(Stored data entries)
-=-=-=-=-

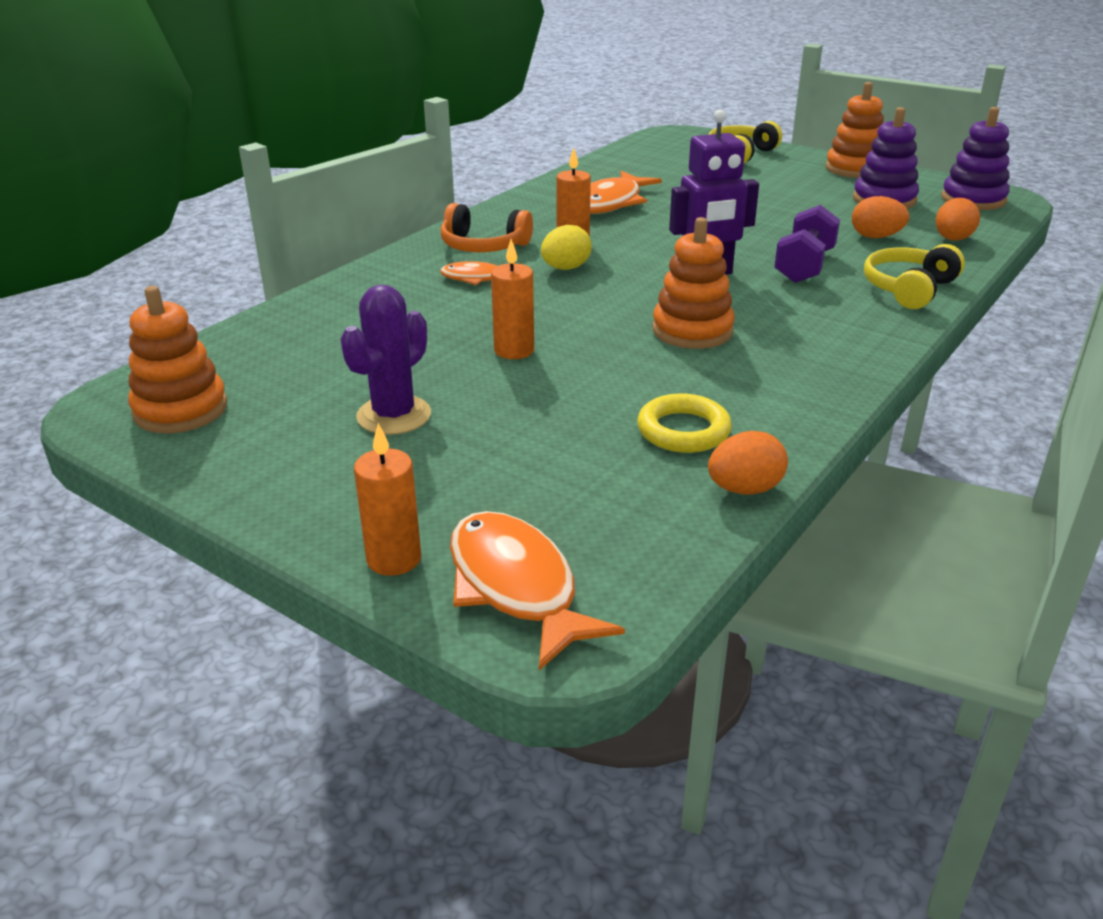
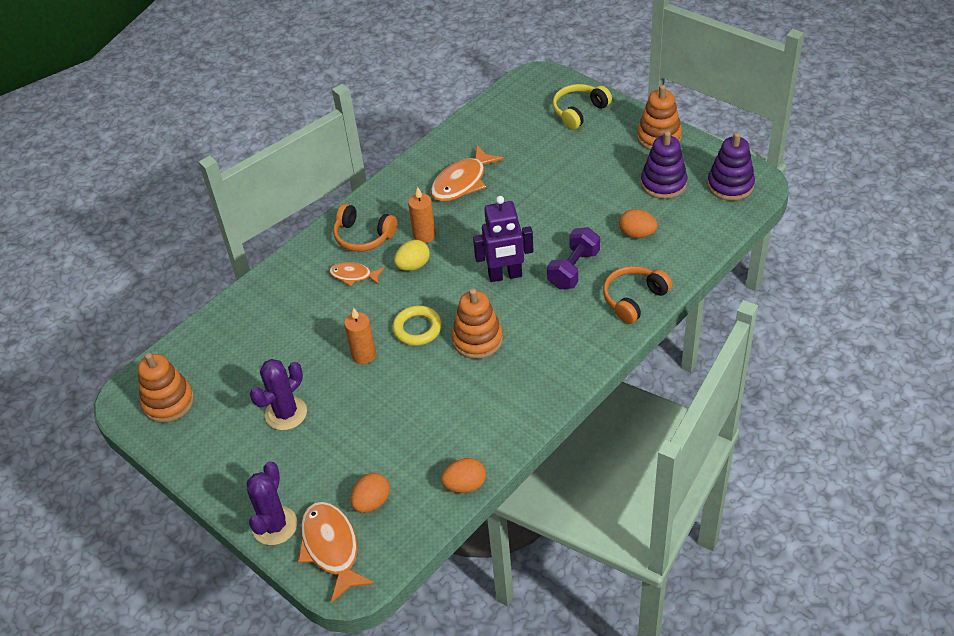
camera: 10 degrees right, 15 degrees up
orange candle [354,423,421,576] -> purple cactus [247,461,297,545]
yellow ring [637,393,732,453] -> yellow ring moved to [393,306,442,346]
yellow headphones [864,244,965,309] -> orange headphones [603,266,672,324]
orange egg [936,198,980,241] -> orange egg moved to [351,473,390,513]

-=-=-=-=-

WORK REQUIRED: Would you print all of the entries exactly, omitting any image?

REPLY TO THE EXERCISE:
camera: 10 degrees right, 15 degrees up
orange candle [354,423,421,576] -> purple cactus [247,461,297,545]
yellow ring [637,393,732,453] -> yellow ring moved to [393,306,442,346]
yellow headphones [864,244,965,309] -> orange headphones [603,266,672,324]
orange egg [936,198,980,241] -> orange egg moved to [351,473,390,513]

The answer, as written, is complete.